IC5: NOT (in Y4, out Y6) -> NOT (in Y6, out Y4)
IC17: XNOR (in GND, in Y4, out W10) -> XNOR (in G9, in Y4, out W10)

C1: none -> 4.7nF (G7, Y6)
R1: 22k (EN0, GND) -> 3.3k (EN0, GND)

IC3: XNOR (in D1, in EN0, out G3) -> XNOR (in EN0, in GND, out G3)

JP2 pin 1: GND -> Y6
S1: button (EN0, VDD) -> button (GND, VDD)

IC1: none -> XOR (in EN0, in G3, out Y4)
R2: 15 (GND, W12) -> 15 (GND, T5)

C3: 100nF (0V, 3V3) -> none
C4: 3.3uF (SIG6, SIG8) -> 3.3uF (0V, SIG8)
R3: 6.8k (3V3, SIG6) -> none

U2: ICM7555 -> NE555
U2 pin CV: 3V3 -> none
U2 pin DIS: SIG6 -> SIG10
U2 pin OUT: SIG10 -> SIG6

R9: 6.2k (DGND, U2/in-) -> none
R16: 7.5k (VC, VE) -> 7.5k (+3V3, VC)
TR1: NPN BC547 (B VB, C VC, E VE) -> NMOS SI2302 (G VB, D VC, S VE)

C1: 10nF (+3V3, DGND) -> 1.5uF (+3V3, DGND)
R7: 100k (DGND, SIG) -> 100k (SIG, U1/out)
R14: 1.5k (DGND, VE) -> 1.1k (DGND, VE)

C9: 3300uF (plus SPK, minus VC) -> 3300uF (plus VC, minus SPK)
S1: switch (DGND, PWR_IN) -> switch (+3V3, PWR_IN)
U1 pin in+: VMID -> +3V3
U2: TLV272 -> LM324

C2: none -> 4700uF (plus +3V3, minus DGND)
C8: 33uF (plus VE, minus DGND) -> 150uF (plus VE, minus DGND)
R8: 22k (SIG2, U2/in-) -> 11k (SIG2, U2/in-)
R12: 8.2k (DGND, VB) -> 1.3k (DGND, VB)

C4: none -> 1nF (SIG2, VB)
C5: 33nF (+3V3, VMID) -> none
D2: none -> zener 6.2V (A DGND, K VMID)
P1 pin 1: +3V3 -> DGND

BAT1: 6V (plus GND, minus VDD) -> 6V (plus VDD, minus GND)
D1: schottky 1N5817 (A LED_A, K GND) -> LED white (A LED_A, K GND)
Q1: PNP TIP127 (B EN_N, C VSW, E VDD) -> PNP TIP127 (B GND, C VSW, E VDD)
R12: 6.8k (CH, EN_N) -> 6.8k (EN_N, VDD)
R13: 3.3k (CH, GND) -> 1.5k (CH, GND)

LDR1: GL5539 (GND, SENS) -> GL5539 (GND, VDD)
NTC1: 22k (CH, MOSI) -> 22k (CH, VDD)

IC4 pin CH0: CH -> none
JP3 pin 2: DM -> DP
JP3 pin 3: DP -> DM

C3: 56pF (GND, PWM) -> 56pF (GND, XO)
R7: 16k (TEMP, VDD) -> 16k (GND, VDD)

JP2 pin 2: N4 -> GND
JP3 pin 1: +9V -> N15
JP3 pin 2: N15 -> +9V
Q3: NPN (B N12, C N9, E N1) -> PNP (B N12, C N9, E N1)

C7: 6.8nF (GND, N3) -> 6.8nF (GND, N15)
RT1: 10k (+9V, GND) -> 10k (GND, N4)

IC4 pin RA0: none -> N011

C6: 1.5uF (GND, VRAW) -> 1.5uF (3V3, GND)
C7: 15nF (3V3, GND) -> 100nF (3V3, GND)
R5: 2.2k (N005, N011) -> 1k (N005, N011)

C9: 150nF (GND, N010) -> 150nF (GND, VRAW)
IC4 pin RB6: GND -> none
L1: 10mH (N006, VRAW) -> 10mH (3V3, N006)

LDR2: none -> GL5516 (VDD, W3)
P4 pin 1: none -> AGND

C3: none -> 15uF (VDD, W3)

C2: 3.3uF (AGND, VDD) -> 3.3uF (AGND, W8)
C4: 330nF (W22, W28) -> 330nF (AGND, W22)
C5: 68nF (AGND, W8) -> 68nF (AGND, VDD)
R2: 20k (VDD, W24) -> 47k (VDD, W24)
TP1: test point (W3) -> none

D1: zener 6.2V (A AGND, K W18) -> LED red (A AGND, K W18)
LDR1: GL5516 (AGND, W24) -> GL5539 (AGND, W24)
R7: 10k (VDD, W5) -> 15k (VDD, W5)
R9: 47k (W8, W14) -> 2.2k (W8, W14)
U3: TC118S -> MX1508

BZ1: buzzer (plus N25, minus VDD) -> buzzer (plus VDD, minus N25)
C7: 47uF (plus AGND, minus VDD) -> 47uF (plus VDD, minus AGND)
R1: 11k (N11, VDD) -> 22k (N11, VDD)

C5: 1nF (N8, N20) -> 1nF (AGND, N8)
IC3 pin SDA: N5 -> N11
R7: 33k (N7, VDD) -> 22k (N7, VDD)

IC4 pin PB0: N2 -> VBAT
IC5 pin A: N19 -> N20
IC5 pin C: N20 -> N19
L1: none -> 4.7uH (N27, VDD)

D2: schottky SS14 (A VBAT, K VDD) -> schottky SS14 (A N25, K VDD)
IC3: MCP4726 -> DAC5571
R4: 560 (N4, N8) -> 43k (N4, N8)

==============================

Prompt
All entries are to be output exactly as they stand.

Solution to this problem
IC5: NOT (in Y4, out Y6) -> NOT (in Y6, out Y4)
IC17: XNOR (in GND, in Y4, out W10) -> XNOR (in G9, in Y4, out W10)

C1: none -> 4.7nF (G7, Y6)
R1: 22k (EN0, GND) -> 3.3k (EN0, GND)

IC3: XNOR (in D1, in EN0, out G3) -> XNOR (in EN0, in GND, out G3)

JP2 pin 1: GND -> Y6
S1: button (EN0, VDD) -> button (GND, VDD)

IC1: none -> XOR (in EN0, in G3, out Y4)
R2: 15 (GND, W12) -> 15 (GND, T5)

C3: 100nF (0V, 3V3) -> none
C4: 3.3uF (SIG6, SIG8) -> 3.3uF (0V, SIG8)
R3: 6.8k (3V3, SIG6) -> none

U2: ICM7555 -> NE555
U2 pin CV: 3V3 -> none
U2 pin DIS: SIG6 -> SIG10
U2 pin OUT: SIG10 -> SIG6

R9: 6.2k (DGND, U2/in-) -> none
R16: 7.5k (VC, VE) -> 7.5k (+3V3, VC)
TR1: NPN BC547 (B VB, C VC, E VE) -> NMOS SI2302 (G VB, D VC, S VE)

C1: 10nF (+3V3, DGND) -> 1.5uF (+3V3, DGND)
R7: 100k (DGND, SIG) -> 100k (SIG, U1/out)
R14: 1.5k (DGND, VE) -> 1.1k (DGND, VE)

C9: 3300uF (plus SPK, minus VC) -> 3300uF (plus VC, minus SPK)
S1: switch (DGND, PWR_IN) -> switch (+3V3, PWR_IN)
U1 pin in+: VMID -> +3V3
U2: TLV272 -> LM324

C2: none -> 4700uF (plus +3V3, minus DGND)
C8: 33uF (plus VE, minus DGND) -> 150uF (plus VE, minus DGND)
R8: 22k (SIG2, U2/in-) -> 11k (SIG2, U2/in-)
R12: 8.2k (DGND, VB) -> 1.3k (DGND, VB)

C4: none -> 1nF (SIG2, VB)
C5: 33nF (+3V3, VMID) -> none
D2: none -> zener 6.2V (A DGND, K VMID)
P1 pin 1: +3V3 -> DGND

BAT1: 6V (plus GND, minus VDD) -> 6V (plus VDD, minus GND)
D1: schottky 1N5817 (A LED_A, K GND) -> LED white (A LED_A, K GND)
Q1: PNP TIP127 (B EN_N, C VSW, E VDD) -> PNP TIP127 (B GND, C VSW, E VDD)
R12: 6.8k (CH, EN_N) -> 6.8k (EN_N, VDD)
R13: 3.3k (CH, GND) -> 1.5k (CH, GND)

LDR1: GL5539 (GND, SENS) -> GL5539 (GND, VDD)
NTC1: 22k (CH, MOSI) -> 22k (CH, VDD)

IC4 pin CH0: CH -> none
JP3 pin 2: DM -> DP
JP3 pin 3: DP -> DM

C3: 56pF (GND, PWM) -> 56pF (GND, XO)
R7: 16k (TEMP, VDD) -> 16k (GND, VDD)

JP2 pin 2: N4 -> GND
JP3 pin 1: +9V -> N15
JP3 pin 2: N15 -> +9V
Q3: NPN (B N12, C N9, E N1) -> PNP (B N12, C N9, E N1)

C7: 6.8nF (GND, N3) -> 6.8nF (GND, N15)
RT1: 10k (+9V, GND) -> 10k (GND, N4)

IC4 pin RA0: none -> N011

C6: 1.5uF (GND, VRAW) -> 1.5uF (3V3, GND)
C7: 15nF (3V3, GND) -> 100nF (3V3, GND)
R5: 2.2k (N005, N011) -> 1k (N005, N011)

C9: 150nF (GND, N010) -> 150nF (GND, VRAW)
IC4 pin RB6: GND -> none
L1: 10mH (N006, VRAW) -> 10mH (3V3, N006)

LDR2: none -> GL5516 (VDD, W3)
P4 pin 1: none -> AGND

C3: none -> 15uF (VDD, W3)

C2: 3.3uF (AGND, VDD) -> 3.3uF (AGND, W8)
C4: 330nF (W22, W28) -> 330nF (AGND, W22)
C5: 68nF (AGND, W8) -> 68nF (AGND, VDD)
R2: 20k (VDD, W24) -> 47k (VDD, W24)
TP1: test point (W3) -> none

D1: zener 6.2V (A AGND, K W18) -> LED red (A AGND, K W18)
LDR1: GL5516 (AGND, W24) -> GL5539 (AGND, W24)
R7: 10k (VDD, W5) -> 15k (VDD, W5)
R9: 47k (W8, W14) -> 2.2k (W8, W14)
U3: TC118S -> MX1508

BZ1: buzzer (plus N25, minus VDD) -> buzzer (plus VDD, minus N25)
C7: 47uF (plus AGND, minus VDD) -> 47uF (plus VDD, minus AGND)
R1: 11k (N11, VDD) -> 22k (N11, VDD)

C5: 1nF (N8, N20) -> 1nF (AGND, N8)
IC3 pin SDA: N5 -> N11
R7: 33k (N7, VDD) -> 22k (N7, VDD)

IC4 pin PB0: N2 -> VBAT
IC5 pin A: N19 -> N20
IC5 pin C: N20 -> N19
L1: none -> 4.7uH (N27, VDD)

D2: schottky SS14 (A VBAT, K VDD) -> schottky SS14 (A N25, K VDD)
IC3: MCP4726 -> DAC5571
R4: 560 (N4, N8) -> 43k (N4, N8)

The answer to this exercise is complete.